→ **WHAT THIS TASK INVOLVES**
Write out the listing below without alteration, omitting its pictures.

:: DATA UNDER STUDY ::

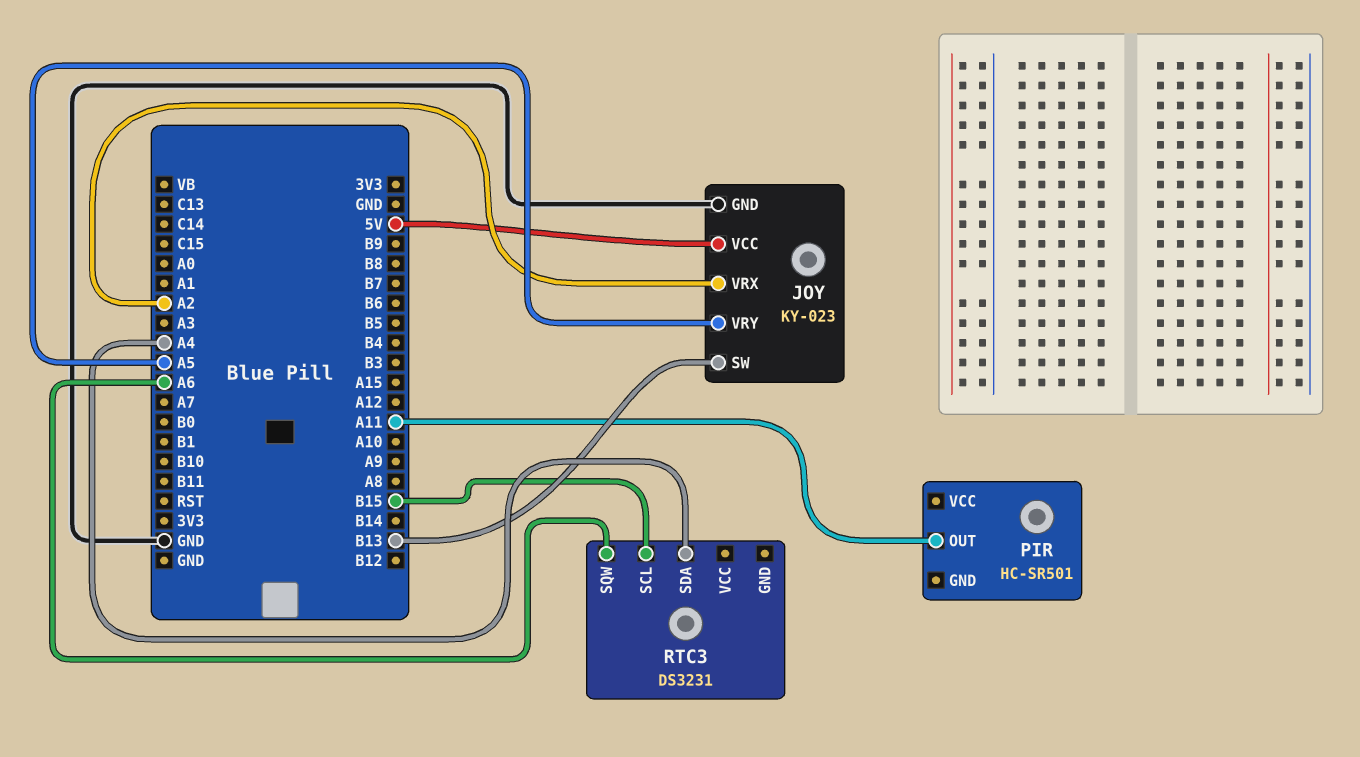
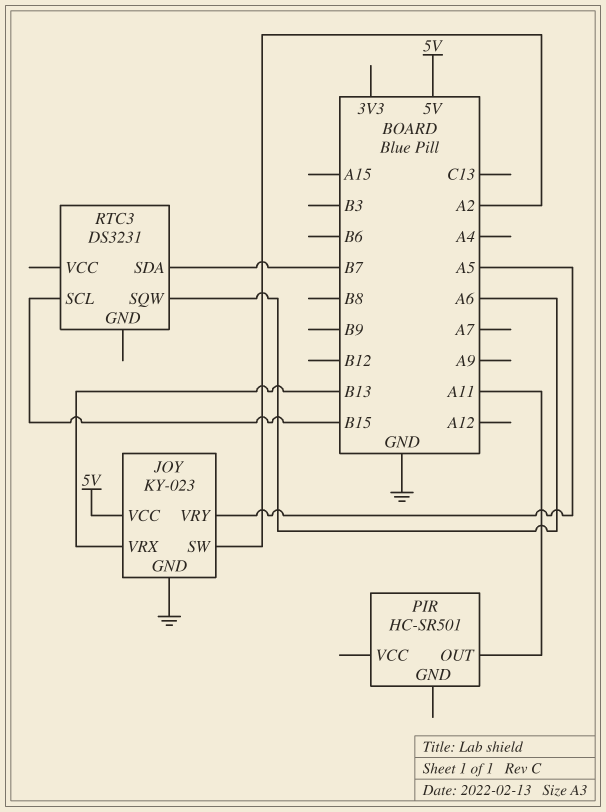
JOY pin SW: B13 -> A2
JOY pin VRX: A2 -> B13
RTC3 pin SDA: A4 -> B7

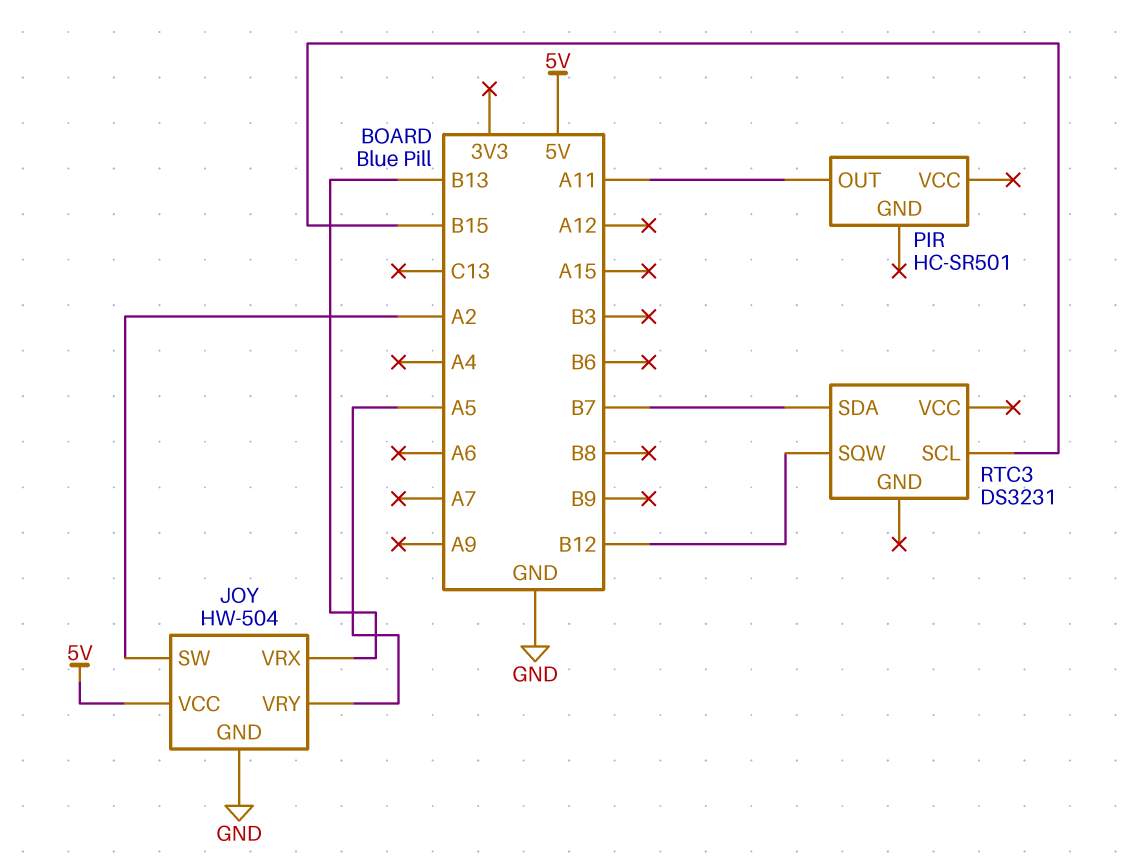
JOY: KY-023 -> HW-504
RTC3 pin SQW: A6 -> B12

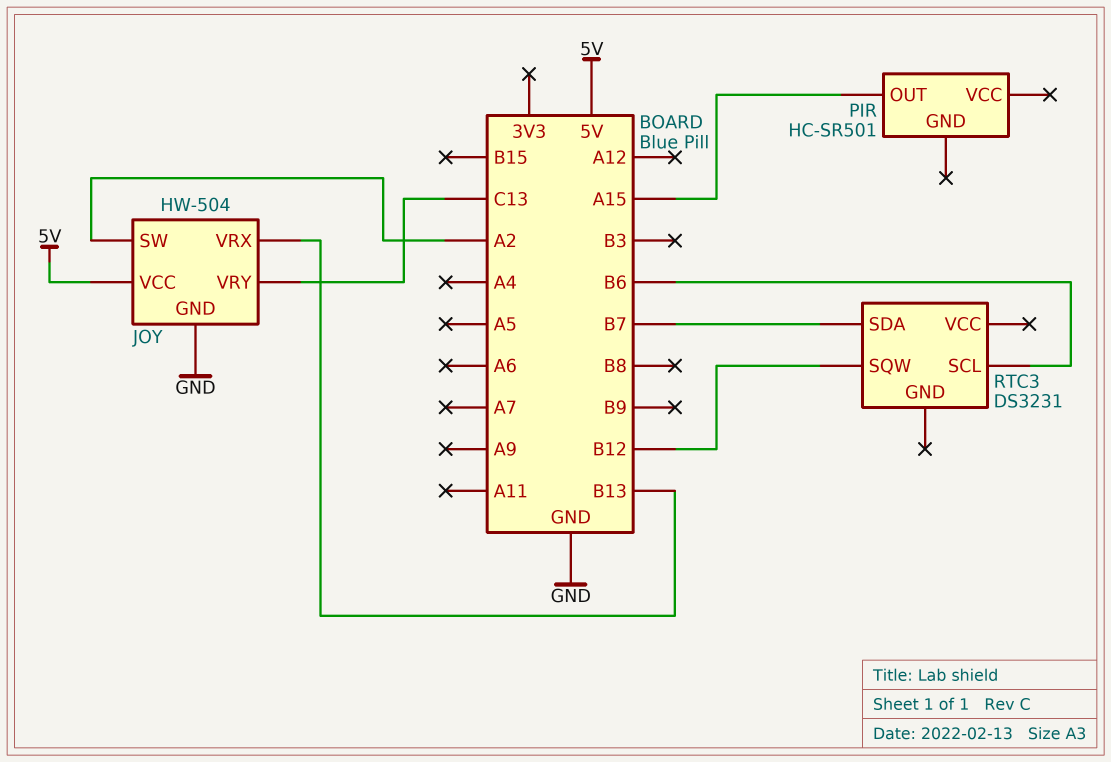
JOY pin VRY: A5 -> C13
PIR pin OUT: A11 -> A15
RTC3 pin SCL: B15 -> B6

:::

→ **THE COMPLETED TASK**
JOY pin SW: B13 -> A2
JOY pin VRX: A2 -> B13
RTC3 pin SDA: A4 -> B7

JOY: KY-023 -> HW-504
RTC3 pin SQW: A6 -> B12

JOY pin VRY: A5 -> C13
PIR pin OUT: A11 -> A15
RTC3 pin SCL: B15 -> B6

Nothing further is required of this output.